TASK DETAILS: From the line containing "POT pin GND: none -> GND" onward to the last line of the data below, copy each line exactly and add nothing.

SUPPLIED MATERIAL:
---

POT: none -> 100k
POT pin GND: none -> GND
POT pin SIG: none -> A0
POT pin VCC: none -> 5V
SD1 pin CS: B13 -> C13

---

SOLUTION TO THIS TASK:
POT pin GND: none -> GND
POT pin SIG: none -> A0
POT pin VCC: none -> 5V
SD1 pin CS: B13 -> C13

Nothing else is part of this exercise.